To do: Please tally the lines in the material below that contain the string "instrumentName", treating uppercase and lowercase as different, and give only the number.
[START Records shown]
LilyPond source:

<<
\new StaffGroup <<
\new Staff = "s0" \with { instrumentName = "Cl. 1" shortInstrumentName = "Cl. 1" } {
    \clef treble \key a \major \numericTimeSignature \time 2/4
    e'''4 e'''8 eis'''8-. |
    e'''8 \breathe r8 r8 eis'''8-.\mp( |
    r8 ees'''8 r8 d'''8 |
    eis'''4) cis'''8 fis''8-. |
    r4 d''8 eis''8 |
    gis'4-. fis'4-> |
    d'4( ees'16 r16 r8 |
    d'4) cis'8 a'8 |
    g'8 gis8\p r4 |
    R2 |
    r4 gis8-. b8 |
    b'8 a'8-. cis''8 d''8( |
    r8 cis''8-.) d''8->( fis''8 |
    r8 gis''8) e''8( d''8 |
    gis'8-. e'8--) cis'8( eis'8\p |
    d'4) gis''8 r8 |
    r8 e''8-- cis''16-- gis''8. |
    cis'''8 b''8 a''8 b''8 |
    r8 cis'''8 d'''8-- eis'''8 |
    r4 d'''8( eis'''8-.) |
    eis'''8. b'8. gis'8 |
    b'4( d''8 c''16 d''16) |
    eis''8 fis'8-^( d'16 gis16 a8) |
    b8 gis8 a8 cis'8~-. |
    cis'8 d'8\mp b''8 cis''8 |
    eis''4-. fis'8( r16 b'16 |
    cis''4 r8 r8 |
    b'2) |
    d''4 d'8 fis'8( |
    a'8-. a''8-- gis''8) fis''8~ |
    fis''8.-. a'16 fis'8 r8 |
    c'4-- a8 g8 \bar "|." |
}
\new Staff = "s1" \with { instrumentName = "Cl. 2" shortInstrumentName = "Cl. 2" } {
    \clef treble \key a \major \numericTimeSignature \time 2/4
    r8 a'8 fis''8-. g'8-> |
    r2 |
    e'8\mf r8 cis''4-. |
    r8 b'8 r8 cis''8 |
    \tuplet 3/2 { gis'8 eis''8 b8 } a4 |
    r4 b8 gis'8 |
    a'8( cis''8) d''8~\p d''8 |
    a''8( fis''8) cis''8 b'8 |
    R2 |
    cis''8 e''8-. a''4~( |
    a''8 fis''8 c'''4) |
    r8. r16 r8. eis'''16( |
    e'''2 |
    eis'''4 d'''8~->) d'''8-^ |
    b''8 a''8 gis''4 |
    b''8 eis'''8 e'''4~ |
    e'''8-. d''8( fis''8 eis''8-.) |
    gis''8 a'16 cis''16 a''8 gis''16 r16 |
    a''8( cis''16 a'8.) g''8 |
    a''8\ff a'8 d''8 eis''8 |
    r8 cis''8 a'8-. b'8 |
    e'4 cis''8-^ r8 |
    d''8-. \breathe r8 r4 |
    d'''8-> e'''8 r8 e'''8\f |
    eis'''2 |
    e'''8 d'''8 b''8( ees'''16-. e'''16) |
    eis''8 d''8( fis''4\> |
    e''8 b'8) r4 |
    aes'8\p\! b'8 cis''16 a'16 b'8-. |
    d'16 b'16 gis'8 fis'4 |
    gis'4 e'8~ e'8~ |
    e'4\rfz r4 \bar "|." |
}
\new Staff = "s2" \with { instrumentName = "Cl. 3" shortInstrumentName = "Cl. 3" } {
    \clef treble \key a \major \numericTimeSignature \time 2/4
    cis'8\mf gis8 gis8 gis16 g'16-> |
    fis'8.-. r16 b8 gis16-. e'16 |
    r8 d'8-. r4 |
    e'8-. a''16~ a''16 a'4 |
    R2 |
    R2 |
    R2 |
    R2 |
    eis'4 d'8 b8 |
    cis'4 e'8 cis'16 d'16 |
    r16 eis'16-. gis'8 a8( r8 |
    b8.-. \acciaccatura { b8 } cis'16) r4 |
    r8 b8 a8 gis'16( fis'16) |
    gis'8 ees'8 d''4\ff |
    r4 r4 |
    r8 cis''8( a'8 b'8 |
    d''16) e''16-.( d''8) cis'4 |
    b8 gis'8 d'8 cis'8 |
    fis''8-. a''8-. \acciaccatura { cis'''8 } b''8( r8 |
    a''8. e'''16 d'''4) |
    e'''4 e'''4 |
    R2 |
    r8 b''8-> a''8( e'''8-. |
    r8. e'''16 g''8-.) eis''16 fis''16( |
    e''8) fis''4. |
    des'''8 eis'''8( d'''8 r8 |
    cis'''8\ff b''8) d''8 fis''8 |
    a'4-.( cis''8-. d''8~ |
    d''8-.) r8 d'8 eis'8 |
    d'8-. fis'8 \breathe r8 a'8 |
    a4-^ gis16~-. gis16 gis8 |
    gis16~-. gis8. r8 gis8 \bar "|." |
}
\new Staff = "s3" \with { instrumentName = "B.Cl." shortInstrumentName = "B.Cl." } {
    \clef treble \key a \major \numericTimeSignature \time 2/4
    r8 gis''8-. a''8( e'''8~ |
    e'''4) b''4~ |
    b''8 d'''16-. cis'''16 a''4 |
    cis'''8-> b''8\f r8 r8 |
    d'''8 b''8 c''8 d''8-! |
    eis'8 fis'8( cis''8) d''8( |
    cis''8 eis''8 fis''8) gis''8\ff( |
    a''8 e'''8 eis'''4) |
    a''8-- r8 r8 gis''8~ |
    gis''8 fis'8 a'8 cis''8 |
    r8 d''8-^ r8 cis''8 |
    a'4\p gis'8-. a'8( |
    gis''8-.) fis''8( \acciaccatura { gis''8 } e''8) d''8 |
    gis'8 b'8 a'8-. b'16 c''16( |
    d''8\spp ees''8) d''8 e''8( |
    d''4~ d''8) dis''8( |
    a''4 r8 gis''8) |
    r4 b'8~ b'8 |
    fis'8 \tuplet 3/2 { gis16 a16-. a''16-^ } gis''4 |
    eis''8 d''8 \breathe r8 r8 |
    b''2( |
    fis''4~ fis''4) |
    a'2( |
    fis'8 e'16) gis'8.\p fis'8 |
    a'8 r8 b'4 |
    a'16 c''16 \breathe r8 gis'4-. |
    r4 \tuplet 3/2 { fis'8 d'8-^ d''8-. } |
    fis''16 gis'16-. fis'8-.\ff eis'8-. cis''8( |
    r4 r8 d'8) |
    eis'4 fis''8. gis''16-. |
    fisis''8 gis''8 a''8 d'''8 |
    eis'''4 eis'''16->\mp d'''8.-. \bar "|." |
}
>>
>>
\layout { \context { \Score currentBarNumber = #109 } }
[END Records shown]
Solution for this task: 4